Part of a data file:
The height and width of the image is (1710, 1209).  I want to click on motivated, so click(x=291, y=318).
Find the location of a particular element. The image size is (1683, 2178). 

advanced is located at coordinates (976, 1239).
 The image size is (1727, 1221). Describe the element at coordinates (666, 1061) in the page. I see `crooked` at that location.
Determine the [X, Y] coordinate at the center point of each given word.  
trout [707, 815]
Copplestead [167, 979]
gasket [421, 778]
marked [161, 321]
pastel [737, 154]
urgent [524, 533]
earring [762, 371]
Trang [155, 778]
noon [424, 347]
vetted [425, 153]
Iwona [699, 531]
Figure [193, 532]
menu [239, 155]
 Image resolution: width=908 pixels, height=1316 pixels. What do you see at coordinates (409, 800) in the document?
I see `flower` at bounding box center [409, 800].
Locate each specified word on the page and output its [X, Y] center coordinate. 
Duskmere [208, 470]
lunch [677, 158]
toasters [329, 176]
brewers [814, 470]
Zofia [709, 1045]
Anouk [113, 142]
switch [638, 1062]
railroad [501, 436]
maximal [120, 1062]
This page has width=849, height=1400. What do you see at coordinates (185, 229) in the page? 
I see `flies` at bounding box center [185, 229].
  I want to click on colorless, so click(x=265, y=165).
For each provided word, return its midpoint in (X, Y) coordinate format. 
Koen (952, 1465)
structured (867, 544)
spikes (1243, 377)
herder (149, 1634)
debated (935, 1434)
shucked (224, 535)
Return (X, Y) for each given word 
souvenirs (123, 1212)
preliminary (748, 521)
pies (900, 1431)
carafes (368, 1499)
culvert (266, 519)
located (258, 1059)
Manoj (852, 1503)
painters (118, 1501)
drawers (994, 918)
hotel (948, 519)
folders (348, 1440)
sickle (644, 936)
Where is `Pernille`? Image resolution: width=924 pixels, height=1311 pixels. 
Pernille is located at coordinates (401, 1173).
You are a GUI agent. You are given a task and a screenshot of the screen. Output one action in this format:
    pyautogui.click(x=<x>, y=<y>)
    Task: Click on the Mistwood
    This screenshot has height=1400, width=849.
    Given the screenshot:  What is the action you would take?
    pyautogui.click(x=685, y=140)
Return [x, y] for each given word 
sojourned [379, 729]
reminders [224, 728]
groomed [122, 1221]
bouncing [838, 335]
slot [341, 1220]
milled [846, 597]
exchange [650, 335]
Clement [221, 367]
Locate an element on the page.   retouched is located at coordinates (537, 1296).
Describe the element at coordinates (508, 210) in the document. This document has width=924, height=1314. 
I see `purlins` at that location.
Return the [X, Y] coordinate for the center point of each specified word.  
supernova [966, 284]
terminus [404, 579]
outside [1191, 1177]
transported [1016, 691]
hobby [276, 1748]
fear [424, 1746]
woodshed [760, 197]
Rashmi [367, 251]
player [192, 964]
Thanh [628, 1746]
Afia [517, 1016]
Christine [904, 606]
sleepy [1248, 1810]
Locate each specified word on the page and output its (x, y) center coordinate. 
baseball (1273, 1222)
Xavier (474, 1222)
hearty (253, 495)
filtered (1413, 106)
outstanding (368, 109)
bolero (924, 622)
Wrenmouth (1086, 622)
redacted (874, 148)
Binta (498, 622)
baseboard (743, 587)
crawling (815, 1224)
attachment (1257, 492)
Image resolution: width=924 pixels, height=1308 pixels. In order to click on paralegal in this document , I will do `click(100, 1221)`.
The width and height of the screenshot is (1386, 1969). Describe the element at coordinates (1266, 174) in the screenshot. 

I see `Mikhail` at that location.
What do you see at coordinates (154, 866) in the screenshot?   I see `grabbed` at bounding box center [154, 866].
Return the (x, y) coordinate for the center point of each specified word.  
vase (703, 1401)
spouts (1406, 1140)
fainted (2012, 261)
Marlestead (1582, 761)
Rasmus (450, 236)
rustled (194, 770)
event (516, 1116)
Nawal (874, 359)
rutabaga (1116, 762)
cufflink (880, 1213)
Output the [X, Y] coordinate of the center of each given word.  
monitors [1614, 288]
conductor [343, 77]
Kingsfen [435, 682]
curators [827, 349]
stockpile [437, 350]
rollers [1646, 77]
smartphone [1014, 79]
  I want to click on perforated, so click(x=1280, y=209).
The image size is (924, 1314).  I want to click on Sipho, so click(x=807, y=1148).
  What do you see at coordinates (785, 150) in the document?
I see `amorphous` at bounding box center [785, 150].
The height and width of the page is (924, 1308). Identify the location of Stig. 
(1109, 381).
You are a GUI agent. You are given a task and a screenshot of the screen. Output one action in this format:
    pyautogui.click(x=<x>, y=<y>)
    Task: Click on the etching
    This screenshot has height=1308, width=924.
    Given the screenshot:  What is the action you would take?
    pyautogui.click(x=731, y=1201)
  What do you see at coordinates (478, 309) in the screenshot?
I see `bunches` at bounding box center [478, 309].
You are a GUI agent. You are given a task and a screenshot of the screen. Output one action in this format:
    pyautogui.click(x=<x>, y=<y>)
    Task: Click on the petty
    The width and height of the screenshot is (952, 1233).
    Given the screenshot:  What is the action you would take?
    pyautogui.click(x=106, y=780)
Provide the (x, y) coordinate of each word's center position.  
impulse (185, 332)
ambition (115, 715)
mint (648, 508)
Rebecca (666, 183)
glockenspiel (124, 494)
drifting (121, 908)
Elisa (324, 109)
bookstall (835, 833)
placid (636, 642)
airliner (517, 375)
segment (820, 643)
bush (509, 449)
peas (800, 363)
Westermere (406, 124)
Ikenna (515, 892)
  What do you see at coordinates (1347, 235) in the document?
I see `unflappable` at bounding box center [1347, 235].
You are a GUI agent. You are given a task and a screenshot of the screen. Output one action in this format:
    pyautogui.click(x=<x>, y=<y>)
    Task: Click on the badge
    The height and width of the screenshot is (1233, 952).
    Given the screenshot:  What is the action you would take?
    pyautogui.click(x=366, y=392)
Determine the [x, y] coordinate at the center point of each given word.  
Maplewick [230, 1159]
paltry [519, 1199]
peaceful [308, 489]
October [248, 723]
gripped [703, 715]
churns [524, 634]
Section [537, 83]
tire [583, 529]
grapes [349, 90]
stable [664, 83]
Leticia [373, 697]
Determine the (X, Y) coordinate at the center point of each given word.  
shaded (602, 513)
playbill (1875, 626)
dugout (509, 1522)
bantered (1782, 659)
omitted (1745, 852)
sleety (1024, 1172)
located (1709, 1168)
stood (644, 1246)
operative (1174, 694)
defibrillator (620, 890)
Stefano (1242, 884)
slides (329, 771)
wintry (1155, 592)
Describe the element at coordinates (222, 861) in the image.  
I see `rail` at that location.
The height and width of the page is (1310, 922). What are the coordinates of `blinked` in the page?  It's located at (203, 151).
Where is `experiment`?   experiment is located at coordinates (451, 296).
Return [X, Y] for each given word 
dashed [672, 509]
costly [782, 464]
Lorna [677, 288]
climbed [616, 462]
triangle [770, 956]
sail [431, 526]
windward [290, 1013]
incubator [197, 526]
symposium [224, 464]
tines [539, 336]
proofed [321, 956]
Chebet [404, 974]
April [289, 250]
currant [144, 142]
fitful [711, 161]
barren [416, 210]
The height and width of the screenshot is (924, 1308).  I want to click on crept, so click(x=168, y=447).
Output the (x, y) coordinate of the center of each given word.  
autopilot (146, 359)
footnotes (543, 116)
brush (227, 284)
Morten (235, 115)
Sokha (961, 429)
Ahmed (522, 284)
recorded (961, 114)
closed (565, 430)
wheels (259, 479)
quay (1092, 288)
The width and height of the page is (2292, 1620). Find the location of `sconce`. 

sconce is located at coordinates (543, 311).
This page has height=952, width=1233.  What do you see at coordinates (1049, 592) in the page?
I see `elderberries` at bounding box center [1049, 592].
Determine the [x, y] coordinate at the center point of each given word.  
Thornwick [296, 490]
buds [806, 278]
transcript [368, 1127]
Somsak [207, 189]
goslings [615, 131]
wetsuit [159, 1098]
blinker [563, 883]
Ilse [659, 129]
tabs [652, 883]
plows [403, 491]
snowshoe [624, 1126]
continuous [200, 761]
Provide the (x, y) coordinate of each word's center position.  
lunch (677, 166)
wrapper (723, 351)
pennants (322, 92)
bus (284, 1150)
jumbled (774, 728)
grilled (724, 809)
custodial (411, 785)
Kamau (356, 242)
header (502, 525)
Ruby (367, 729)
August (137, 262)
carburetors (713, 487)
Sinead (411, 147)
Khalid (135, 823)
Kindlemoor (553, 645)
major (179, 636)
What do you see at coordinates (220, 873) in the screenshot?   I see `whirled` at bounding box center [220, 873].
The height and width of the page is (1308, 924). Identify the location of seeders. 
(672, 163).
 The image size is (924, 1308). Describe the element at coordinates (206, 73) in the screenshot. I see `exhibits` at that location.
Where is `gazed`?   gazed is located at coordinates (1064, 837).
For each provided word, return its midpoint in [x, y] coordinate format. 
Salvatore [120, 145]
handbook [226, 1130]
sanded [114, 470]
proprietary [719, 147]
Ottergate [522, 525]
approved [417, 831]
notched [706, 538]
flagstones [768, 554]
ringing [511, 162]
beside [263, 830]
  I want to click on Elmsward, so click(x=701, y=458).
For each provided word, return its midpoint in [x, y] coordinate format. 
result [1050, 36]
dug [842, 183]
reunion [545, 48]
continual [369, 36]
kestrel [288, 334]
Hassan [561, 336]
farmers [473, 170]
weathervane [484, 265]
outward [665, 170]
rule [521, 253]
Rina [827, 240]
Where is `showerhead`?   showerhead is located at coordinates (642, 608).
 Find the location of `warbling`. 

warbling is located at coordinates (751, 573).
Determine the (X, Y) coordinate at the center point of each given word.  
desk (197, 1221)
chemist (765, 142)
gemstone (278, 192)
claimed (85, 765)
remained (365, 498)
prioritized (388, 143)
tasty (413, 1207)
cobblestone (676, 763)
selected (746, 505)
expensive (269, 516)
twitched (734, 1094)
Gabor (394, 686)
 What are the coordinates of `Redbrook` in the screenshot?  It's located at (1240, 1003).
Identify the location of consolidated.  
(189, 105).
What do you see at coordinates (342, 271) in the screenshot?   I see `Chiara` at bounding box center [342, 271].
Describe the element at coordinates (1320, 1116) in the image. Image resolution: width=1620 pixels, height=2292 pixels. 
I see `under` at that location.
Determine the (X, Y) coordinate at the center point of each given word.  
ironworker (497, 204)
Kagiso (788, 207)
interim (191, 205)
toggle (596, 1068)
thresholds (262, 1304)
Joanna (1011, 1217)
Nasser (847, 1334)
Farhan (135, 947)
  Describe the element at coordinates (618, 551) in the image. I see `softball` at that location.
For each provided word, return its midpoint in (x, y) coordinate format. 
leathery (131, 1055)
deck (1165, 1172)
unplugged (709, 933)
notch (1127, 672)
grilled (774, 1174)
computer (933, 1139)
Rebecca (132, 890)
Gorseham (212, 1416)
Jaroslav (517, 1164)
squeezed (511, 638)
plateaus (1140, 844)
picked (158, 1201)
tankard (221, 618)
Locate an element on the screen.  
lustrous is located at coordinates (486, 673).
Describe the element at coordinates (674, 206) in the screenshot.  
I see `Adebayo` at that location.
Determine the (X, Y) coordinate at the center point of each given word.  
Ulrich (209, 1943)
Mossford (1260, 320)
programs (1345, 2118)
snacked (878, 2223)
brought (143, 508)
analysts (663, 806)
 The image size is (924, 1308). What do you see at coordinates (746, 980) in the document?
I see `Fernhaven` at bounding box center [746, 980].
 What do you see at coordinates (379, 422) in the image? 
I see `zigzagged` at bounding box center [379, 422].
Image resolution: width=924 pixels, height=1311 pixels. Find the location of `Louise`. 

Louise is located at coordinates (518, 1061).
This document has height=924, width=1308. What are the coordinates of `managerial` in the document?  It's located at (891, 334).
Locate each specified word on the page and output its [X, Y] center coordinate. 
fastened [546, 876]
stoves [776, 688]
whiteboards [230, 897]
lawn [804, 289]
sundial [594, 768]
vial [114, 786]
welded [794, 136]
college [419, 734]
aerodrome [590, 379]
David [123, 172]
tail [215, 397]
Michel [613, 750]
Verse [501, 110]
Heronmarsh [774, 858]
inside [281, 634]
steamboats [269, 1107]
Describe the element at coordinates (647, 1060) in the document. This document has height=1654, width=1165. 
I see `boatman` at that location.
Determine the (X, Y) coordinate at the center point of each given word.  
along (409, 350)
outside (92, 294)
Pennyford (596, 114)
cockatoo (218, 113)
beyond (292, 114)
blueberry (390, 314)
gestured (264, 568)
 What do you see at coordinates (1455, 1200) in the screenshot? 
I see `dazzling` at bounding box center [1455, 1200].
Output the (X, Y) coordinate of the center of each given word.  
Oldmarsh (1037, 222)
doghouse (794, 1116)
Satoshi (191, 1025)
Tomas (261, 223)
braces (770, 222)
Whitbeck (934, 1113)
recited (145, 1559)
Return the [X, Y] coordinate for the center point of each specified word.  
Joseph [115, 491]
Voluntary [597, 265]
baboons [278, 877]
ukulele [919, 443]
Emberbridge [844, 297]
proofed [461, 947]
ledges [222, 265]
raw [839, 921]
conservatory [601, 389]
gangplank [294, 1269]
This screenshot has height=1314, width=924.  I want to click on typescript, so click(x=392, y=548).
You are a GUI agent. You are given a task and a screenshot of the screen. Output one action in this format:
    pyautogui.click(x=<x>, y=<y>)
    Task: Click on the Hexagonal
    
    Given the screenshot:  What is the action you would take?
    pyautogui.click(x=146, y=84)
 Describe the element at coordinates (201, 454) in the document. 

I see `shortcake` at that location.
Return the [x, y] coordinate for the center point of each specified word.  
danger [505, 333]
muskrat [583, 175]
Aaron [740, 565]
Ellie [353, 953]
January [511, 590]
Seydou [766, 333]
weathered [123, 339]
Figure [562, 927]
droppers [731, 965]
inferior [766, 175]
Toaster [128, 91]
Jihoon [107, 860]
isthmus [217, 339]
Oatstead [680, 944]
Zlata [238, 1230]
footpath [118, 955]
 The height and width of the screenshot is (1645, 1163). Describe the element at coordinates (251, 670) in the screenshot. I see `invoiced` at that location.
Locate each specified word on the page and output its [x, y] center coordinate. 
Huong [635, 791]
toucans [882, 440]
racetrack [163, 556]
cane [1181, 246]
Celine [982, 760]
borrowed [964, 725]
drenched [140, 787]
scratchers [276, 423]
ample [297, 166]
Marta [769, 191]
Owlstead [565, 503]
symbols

TASK DIRECTIONS: Which lines of the data file above contain the string "Louise"? Pull out each of them in full.

CORRECT OUTPUT:
Image resolution: width=924 pixels, height=1311 pixels. Find the location of `Louise`. 
Louise is located at coordinates (518, 1061).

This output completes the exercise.